• SUPPLIED DATA
▼▼▼

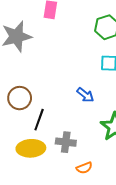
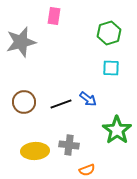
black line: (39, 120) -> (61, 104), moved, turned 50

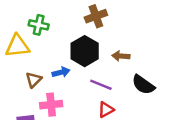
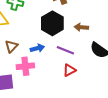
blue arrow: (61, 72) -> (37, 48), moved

▲▲▲
▼▼▼

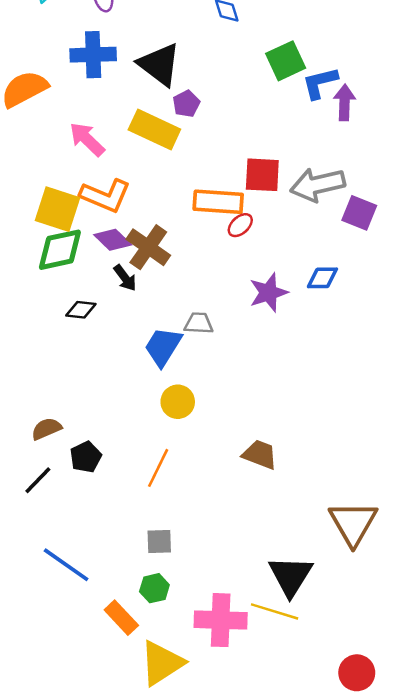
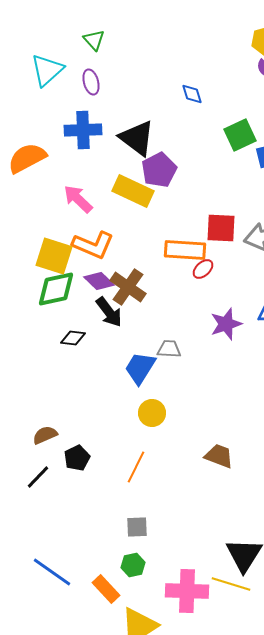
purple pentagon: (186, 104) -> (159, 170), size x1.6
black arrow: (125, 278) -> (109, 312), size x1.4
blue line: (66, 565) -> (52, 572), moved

▲▲▲

• EXERCISE
From the entries above, return each line with the word "arrow" in it.

• ANSWER TO THIS TASK
blue arrow: (61, 72) -> (37, 48), moved
black arrow: (125, 278) -> (109, 312), size x1.4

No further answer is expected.